Dataset excerpts:
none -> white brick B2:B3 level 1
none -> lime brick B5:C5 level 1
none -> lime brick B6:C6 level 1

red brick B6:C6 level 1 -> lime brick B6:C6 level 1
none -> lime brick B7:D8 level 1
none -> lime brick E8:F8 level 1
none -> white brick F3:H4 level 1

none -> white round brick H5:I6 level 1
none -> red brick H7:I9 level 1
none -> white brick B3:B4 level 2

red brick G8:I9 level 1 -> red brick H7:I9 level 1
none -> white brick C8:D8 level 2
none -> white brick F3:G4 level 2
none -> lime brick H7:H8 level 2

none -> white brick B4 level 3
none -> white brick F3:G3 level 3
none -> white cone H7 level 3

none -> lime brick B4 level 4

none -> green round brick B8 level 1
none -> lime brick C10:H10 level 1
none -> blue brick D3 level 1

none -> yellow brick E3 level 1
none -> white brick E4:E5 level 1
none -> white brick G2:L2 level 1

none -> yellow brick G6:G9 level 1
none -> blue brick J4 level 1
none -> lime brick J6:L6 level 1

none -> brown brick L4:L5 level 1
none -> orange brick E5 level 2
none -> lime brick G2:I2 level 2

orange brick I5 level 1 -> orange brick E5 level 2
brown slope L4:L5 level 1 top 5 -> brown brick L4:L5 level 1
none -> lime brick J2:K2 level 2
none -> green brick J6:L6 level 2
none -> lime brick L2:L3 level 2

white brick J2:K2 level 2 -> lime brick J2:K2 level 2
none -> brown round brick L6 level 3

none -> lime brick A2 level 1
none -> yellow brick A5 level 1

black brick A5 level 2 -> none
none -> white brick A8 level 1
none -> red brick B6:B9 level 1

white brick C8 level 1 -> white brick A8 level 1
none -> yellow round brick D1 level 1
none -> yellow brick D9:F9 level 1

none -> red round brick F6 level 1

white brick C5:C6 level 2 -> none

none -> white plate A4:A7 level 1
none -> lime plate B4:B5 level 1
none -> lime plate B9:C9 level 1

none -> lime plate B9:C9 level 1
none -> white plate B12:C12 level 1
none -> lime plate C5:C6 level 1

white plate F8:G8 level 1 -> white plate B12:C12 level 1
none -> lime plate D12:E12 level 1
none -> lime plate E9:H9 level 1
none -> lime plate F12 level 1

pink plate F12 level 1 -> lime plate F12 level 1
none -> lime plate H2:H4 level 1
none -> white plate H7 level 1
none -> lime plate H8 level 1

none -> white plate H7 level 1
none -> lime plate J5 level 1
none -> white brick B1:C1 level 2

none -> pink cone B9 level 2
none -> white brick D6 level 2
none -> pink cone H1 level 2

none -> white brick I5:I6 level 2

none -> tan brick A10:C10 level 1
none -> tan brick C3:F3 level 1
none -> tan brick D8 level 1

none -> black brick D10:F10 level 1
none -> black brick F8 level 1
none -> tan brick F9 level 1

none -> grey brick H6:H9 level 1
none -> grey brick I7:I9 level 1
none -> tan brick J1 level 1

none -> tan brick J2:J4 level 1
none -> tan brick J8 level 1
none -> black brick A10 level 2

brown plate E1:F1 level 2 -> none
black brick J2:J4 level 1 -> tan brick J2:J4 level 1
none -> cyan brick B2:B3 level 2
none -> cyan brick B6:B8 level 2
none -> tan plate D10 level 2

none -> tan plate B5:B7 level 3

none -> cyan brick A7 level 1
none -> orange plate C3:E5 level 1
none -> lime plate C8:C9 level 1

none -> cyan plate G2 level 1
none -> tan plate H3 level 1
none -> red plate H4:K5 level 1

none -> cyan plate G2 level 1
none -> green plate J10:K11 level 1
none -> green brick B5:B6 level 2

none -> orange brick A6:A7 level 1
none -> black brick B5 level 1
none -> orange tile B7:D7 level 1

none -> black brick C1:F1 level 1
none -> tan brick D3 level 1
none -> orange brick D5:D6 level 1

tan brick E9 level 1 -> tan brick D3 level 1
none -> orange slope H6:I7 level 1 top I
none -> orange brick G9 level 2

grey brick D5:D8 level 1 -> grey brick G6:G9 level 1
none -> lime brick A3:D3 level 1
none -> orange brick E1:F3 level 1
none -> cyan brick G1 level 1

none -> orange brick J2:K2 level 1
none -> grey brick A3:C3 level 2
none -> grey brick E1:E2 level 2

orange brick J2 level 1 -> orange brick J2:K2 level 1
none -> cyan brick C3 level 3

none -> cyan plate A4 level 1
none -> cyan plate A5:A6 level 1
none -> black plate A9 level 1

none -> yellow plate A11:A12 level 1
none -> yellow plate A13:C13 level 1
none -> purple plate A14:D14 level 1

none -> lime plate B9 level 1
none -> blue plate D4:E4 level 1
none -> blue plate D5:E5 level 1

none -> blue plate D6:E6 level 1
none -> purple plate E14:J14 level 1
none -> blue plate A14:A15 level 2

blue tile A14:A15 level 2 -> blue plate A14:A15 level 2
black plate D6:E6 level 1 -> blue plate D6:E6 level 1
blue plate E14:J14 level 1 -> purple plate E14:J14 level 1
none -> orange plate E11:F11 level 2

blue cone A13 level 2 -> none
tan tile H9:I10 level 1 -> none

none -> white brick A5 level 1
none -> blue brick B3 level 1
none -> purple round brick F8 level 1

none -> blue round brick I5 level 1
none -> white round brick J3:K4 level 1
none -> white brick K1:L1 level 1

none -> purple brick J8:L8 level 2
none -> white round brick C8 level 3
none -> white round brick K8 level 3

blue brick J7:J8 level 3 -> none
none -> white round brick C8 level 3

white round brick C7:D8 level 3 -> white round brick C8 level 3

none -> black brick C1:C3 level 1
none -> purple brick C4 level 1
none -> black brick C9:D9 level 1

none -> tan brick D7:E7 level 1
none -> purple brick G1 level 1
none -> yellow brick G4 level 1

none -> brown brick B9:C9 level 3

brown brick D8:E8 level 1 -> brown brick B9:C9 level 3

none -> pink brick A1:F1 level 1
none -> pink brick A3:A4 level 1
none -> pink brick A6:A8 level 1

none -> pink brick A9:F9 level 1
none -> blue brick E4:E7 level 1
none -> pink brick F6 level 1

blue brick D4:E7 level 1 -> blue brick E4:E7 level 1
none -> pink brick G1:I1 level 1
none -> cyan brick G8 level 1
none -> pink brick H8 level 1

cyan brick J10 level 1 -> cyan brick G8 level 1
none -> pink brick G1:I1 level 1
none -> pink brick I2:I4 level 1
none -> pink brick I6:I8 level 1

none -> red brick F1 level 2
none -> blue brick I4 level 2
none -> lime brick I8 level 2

What the exercise asks: An exact copy of the lines above between the line holding "none -> blue brick J4 level 1" and the line holding "none -> lime brick L2:L3 level 2", inclusive, is the whole answer.

Written answer:
none -> blue brick J4 level 1
none -> lime brick J6:L6 level 1

none -> brown brick L4:L5 level 1
none -> orange brick E5 level 2
none -> lime brick G2:I2 level 2

orange brick I5 level 1 -> orange brick E5 level 2
brown slope L4:L5 level 1 top 5 -> brown brick L4:L5 level 1
none -> lime brick J2:K2 level 2
none -> green brick J6:L6 level 2
none -> lime brick L2:L3 level 2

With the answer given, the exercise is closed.